Task item -> Make an exact copy of all the entries, but do not reproduce the pictures.

Record set Start Marker

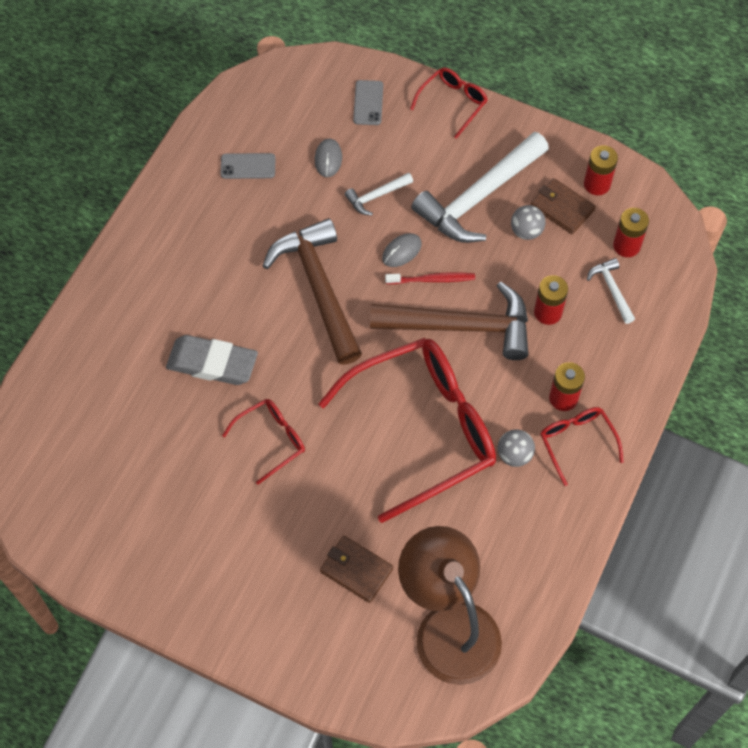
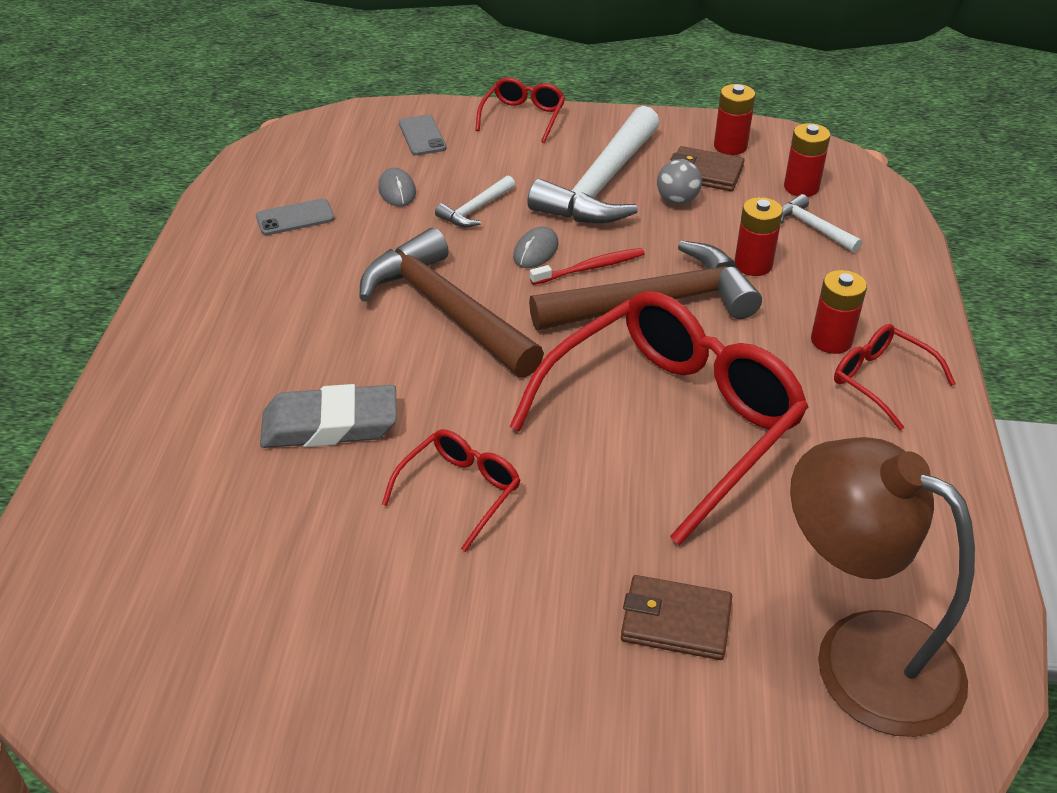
camera: 20 degrees left, 20 degrees down
(514, 455) = (811, 416): grey ball -> none

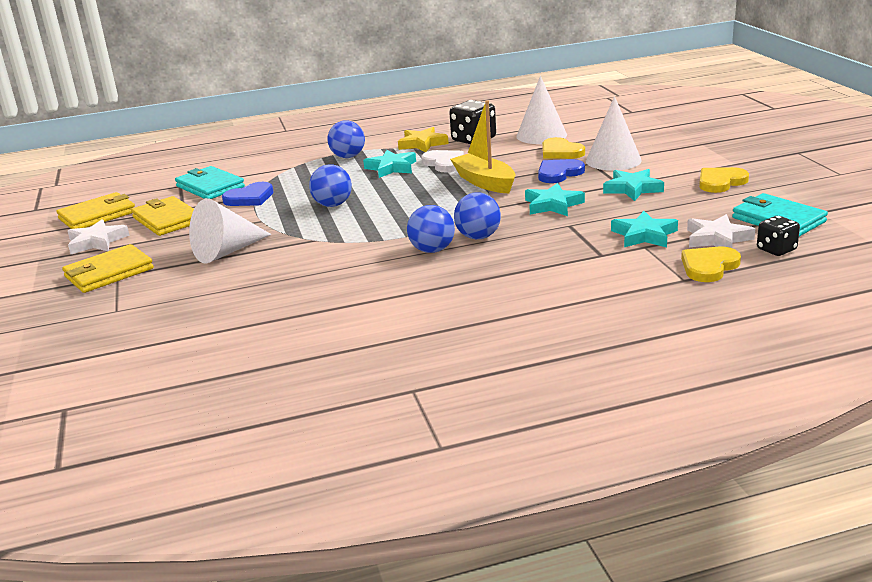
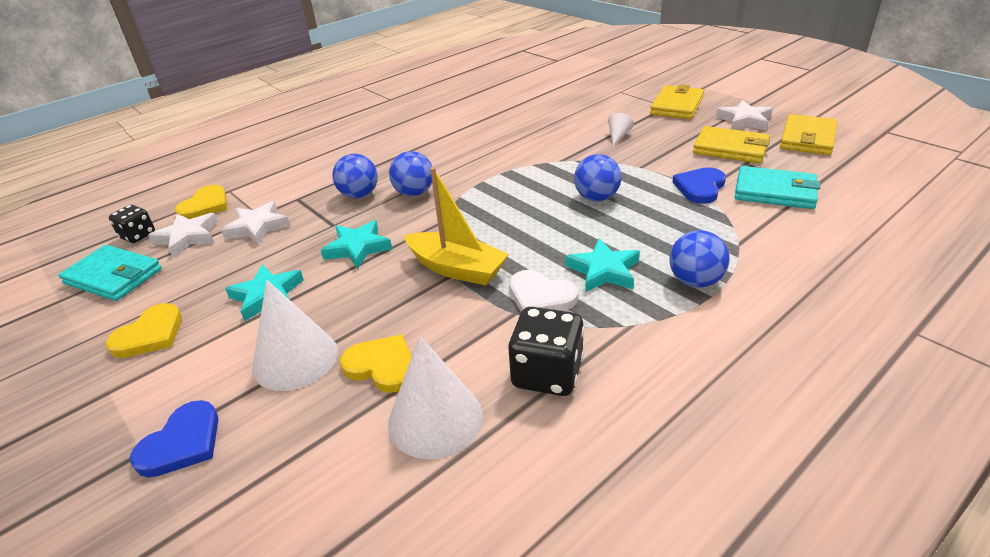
camera: 155 degrees right, 10 degrees up
(226, 251) = (618, 136): white cone -> white cone, size x0.48
(422, 144) = (622, 341): yellow star -> none
(432, 250) = (446, 172): blue ball -> blue ball (359, 195)
(559, 173) = (368, 308): blue heart -> blue heart (182, 443)
(644, 235) = (257, 227): turquoise star -> white star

Record set End Marker

Answer to this exercise ->
camera: 20 degrees left, 20 degrees down
(514, 455) = (811, 416): grey ball -> none

camera: 155 degrees right, 10 degrees up
(226, 251) = (618, 136): white cone -> white cone, size x0.48
(422, 144) = (622, 341): yellow star -> none
(432, 250) = (446, 172): blue ball -> blue ball (359, 195)
(559, 173) = (368, 308): blue heart -> blue heart (182, 443)
(644, 235) = (257, 227): turquoise star -> white star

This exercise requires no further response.